**SUPPLIED DATA**

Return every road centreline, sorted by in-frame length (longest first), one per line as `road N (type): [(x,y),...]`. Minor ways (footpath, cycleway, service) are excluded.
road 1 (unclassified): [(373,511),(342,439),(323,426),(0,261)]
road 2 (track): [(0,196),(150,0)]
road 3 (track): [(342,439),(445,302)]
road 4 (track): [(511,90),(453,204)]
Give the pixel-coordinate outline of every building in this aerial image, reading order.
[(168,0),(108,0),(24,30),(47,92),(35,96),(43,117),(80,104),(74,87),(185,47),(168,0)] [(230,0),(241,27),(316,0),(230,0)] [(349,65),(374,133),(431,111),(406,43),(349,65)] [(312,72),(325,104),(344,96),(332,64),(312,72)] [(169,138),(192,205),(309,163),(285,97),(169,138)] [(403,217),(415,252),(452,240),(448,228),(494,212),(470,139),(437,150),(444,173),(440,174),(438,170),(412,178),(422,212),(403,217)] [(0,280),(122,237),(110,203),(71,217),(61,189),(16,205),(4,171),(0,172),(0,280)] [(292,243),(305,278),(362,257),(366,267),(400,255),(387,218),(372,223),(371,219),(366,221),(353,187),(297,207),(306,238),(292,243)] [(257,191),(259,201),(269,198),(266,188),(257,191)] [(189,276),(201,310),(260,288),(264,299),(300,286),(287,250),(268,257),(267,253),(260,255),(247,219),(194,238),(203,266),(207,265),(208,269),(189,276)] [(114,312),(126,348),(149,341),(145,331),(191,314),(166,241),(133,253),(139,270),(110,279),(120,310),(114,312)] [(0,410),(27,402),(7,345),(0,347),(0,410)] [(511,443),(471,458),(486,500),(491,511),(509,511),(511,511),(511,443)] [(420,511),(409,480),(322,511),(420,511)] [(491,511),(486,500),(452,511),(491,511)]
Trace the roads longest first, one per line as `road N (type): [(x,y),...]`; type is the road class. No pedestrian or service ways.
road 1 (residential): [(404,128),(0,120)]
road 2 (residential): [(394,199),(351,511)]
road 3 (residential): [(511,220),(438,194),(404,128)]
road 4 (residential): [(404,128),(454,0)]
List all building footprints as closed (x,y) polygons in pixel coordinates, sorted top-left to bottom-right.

**WHAT TO WORK ON**
Could you turn all the records above into a numbered list, leaving out any blank lines?

**REPLY TO THE EXERCISE**
1. Return every road centreline, sorted by in-frame length (longest first), one per line as `road N (type): [(x,y),...]`. Minor ways (footpath, cycleway, service) are excluded.
2. road 1 (unclassified): [(373,511),(342,439),(323,426),(0,261)]
3. road 2 (track): [(0,196),(150,0)]
4. road 3 (track): [(342,439),(445,302)]
5. road 4 (track): [(511,90),(453,204)]
6. Give the pixel-coordinate outline of every building in this aerial image, reading order.
7. [(168,0),(108,0),(24,30),(47,92),(35,96),(43,117),(80,104),(74,87),(185,47),(168,0)] [(230,0),(241,27),(316,0),(230,0)] [(349,65),(374,133),(431,111),(406,43),(349,65)] [(312,72),(325,104),(344,96),(332,64),(312,72)] [(169,138),(192,205),(309,163),(285,97),(169,138)] [(403,217),(415,252),(452,240),(448,228),(494,212),(470,139),(437,150),(444,173),(440,174),(438,170),(412,178),(422,212),(403,217)] [(0,280),(122,237),(110,203),(71,217),(61,189),(16,205),(4,171),(0,172),(0,280)] [(292,243),(305,278),(362,257),(366,267),(400,255),(387,218),(372,223),(371,219),(366,221),(353,187),(297,207),(306,238),(292,243)] [(257,191),(259,201),(269,198),(266,188),(257,191)] [(189,276),(201,310),(260,288),(264,299),(300,286),(287,250),(268,257),(267,253),(260,255),(247,219),(194,238),(203,266),(207,265),(208,269),(189,276)] [(114,312),(126,348),(149,341),(145,331),(191,314),(166,241),(133,253),(139,270),(110,279),(120,310),(114,312)] [(0,410),(27,402),(7,345),(0,347),(0,410)] [(511,443),(471,458),(486,500),(491,511),(509,511),(511,511),(511,443)] [(420,511),(409,480),(322,511),(420,511)] [(491,511),(486,500),(452,511),(491,511)]
8. Trace the roads longest first, one per line as `road N (type): [(x,y),...]`; type is the road class. No pedestrian or service ways.
9. road 1 (residential): [(404,128),(0,120)]
10. road 2 (residential): [(394,199),(351,511)]
11. road 3 (residential): [(511,220),(438,194),(404,128)]
12. road 4 (residential): [(404,128),(454,0)]
13. List all building footprints as closed (x,y) polygons in pixel coordinates, sorted top-left to bottom-right.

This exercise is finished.